▶ [Work required]: Every line of the listing below must be printed again exactly, apart from its pictures.

══ Stored data ══

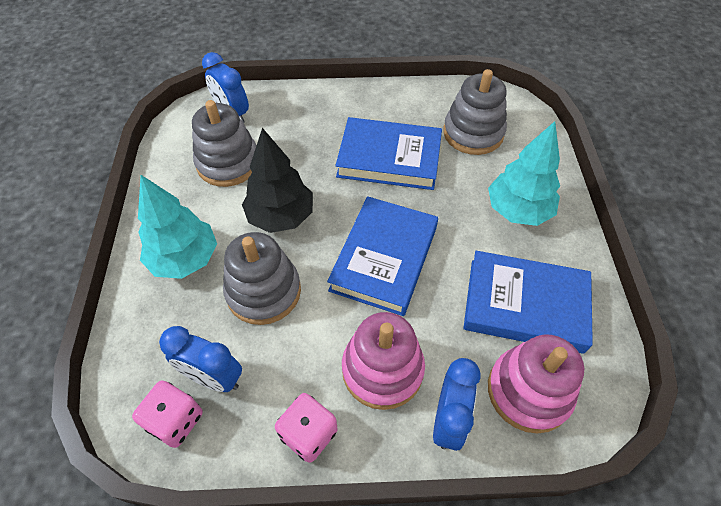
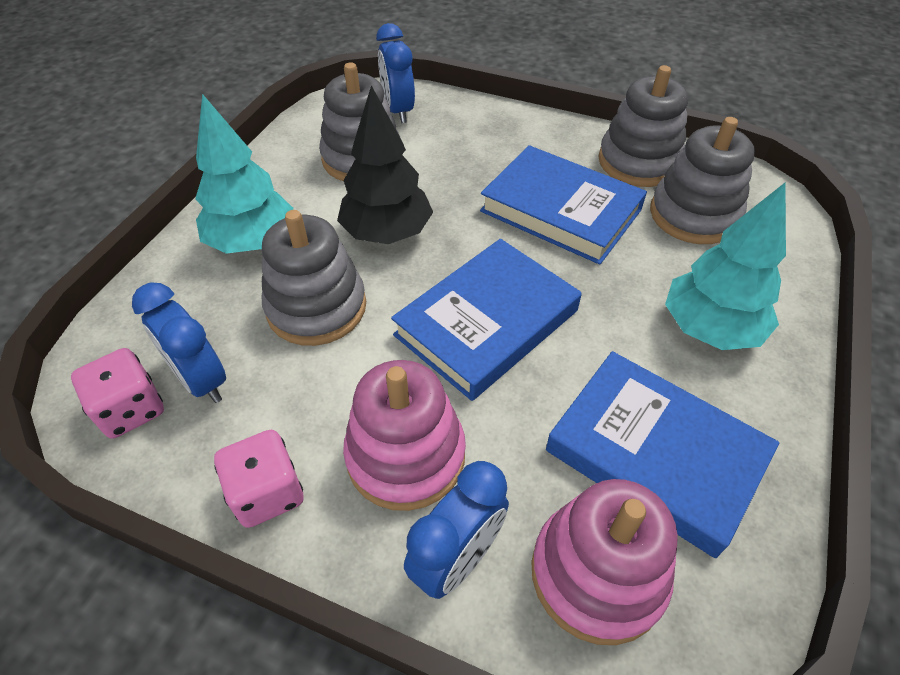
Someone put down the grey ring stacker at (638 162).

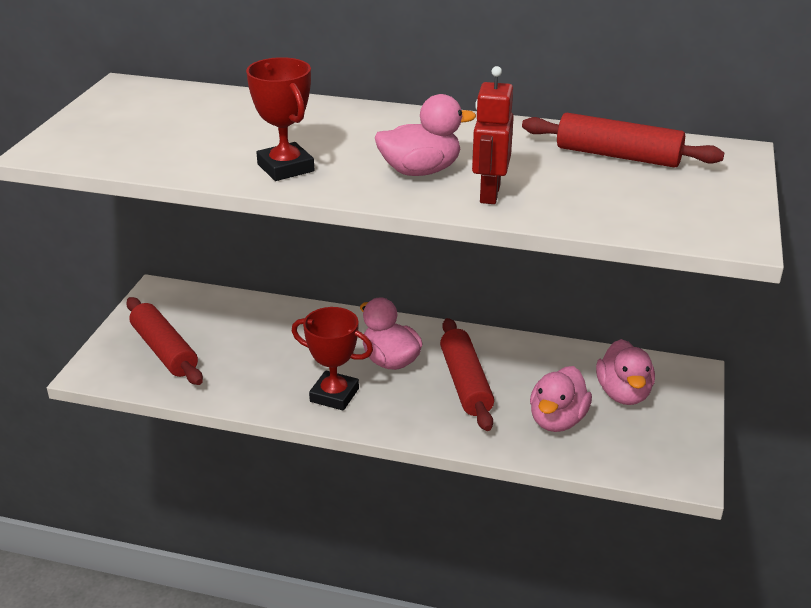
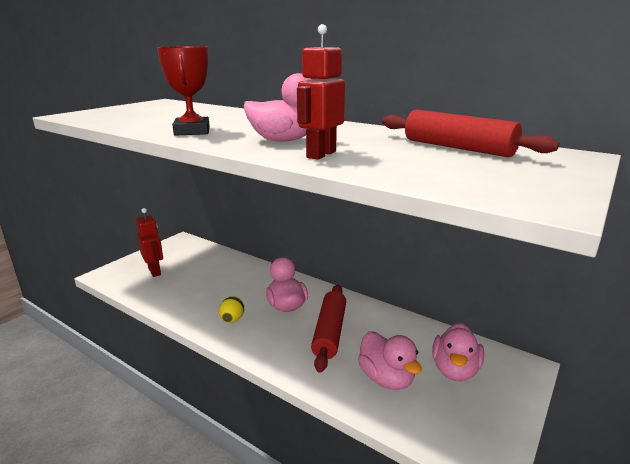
Someone swapped the crimson dough roller at (164 350) for the crimson robot at (155 271). Someone swapped the crimson trophy at (334 395) for the golden egg at (232 320). Someone rotated the pink duck at (557 420) by 75 degrees counterclockwise.

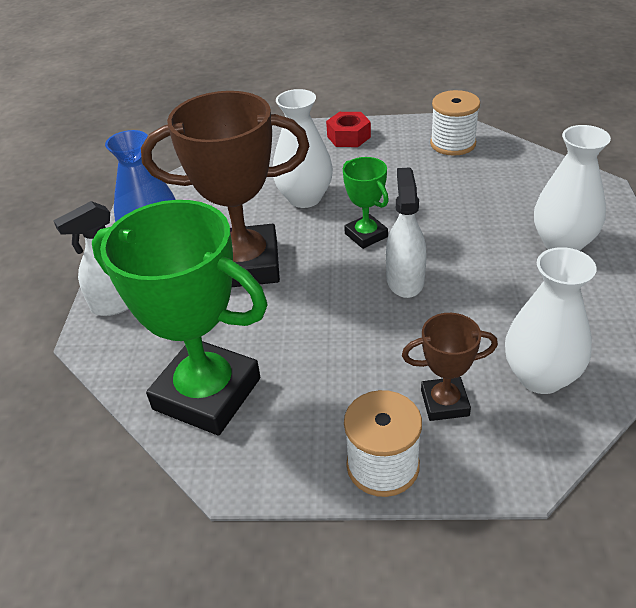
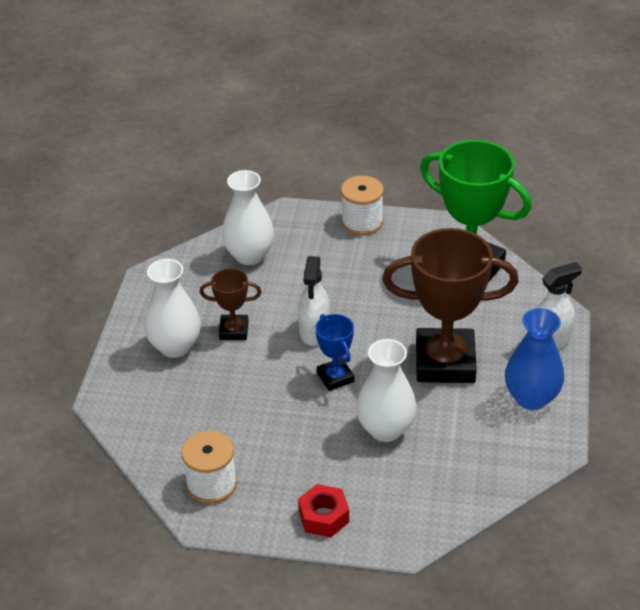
Someone repainted the green trophy at (366 235), which became the blue trophy at (335 377). Someone carried the dark brown trophy from (444 403) to (234 330).

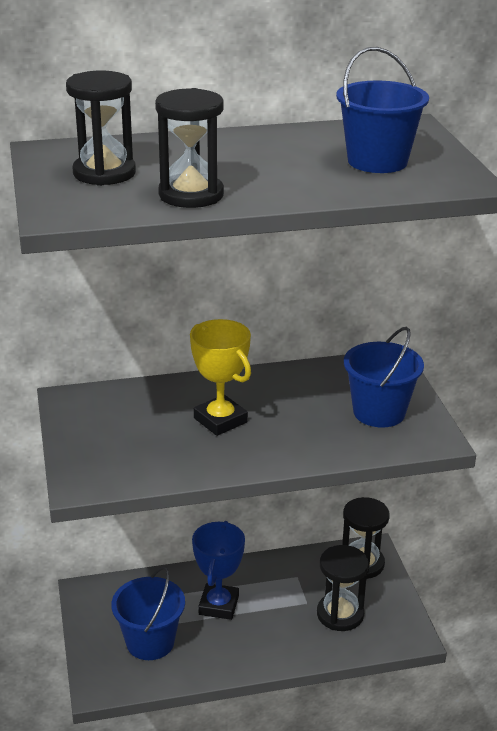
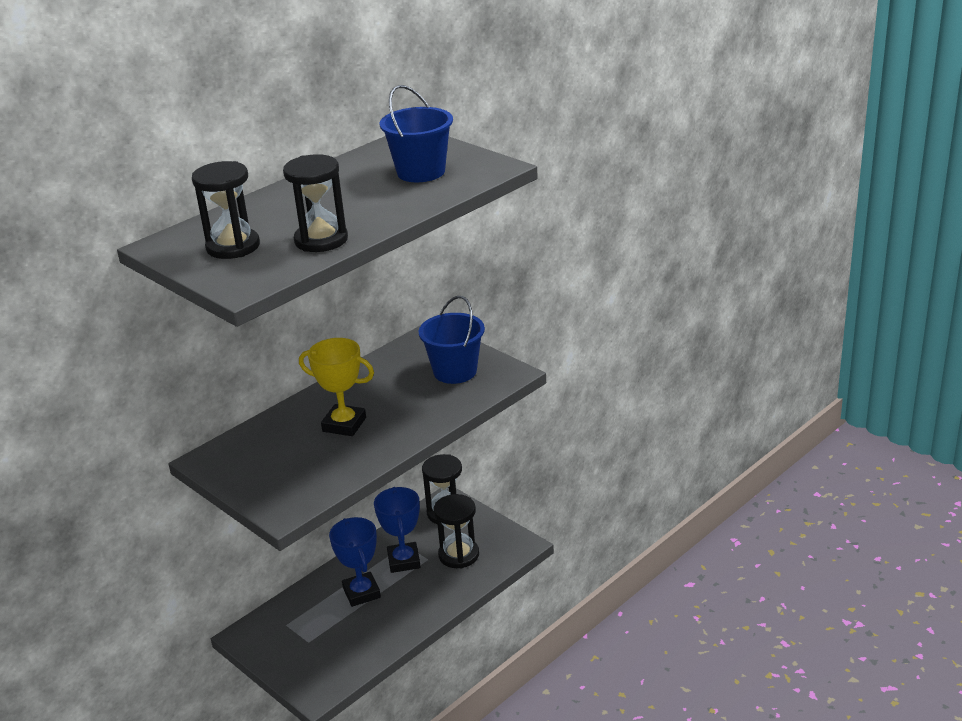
Someone took away the blue sand bucket at (150 642). Someone put down the blue trophy at (404 561).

═══

▶ [Solution]:
Someone put down the grey ring stacker at (638 162).

Someone swapped the crimson dough roller at (164 350) for the crimson robot at (155 271). Someone swapped the crimson trophy at (334 395) for the golden egg at (232 320). Someone rotated the pink duck at (557 420) by 75 degrees counterclockwise.

Someone repainted the green trophy at (366 235), which became the blue trophy at (335 377). Someone carried the dark brown trophy from (444 403) to (234 330).

Someone took away the blue sand bucket at (150 642). Someone put down the blue trophy at (404 561).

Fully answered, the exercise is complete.